__Task inputs__:
--------------------------------------------------

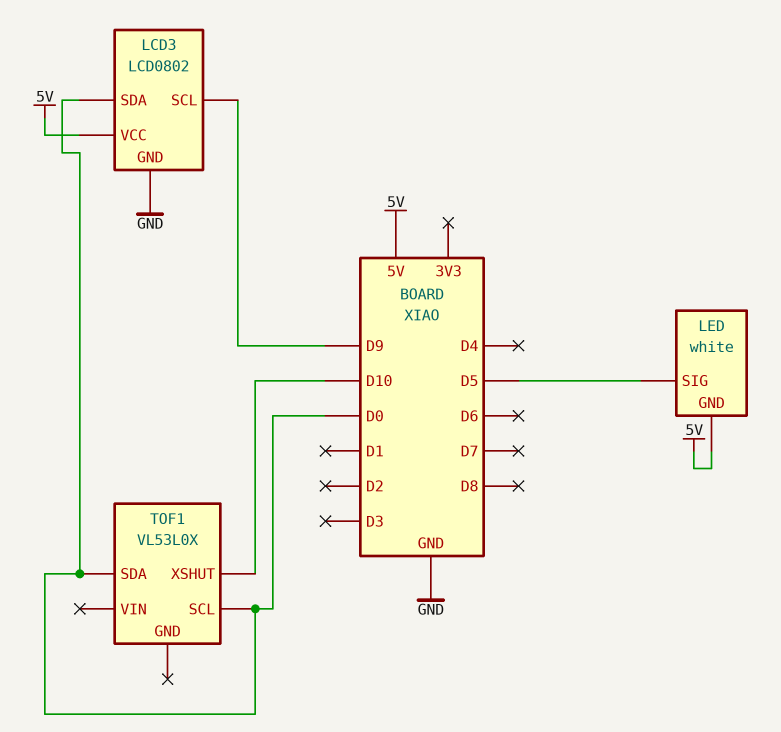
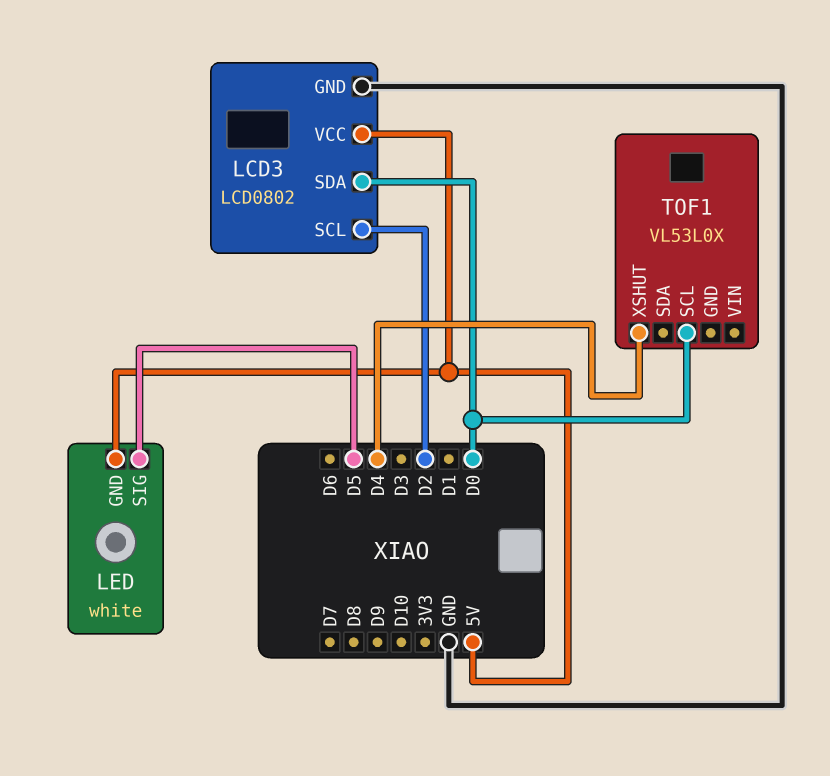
LCD3 pin SCL: D9 -> D2
TOF1 pin SDA: D0 -> none
TOF1 pin XSHUT: D10 -> D4

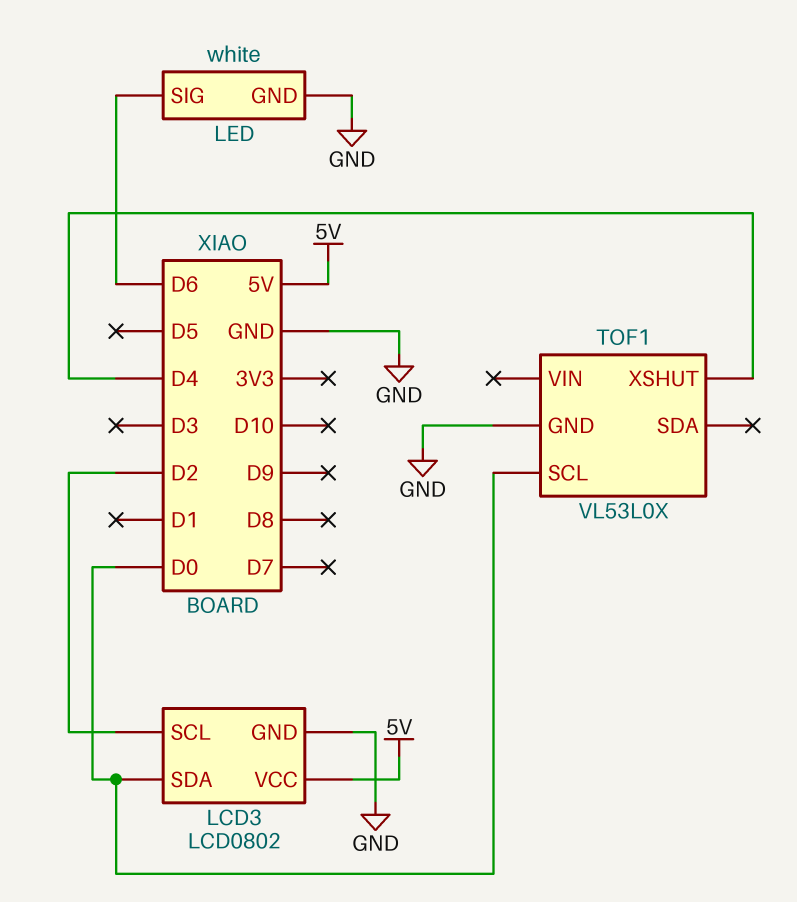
LED pin GND: 5V -> GND
LED pin SIG: D5 -> D6
TOF1 pin GND: none -> GND

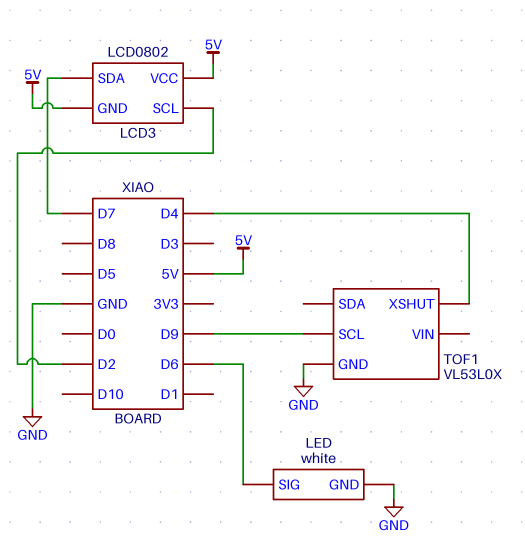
LCD3 pin GND: GND -> 5V
LCD3 pin SDA: D0 -> D7
TOF1 pin SCL: D0 -> D9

--------------------------------------------------

__What the task requires__: Each record above should be repeated exactly, please, without pictures.

__Written response__:
LCD3 pin SCL: D9 -> D2
TOF1 pin SDA: D0 -> none
TOF1 pin XSHUT: D10 -> D4

LED pin GND: 5V -> GND
LED pin SIG: D5 -> D6
TOF1 pin GND: none -> GND

LCD3 pin GND: GND -> 5V
LCD3 pin SDA: D0 -> D7
TOF1 pin SCL: D0 -> D9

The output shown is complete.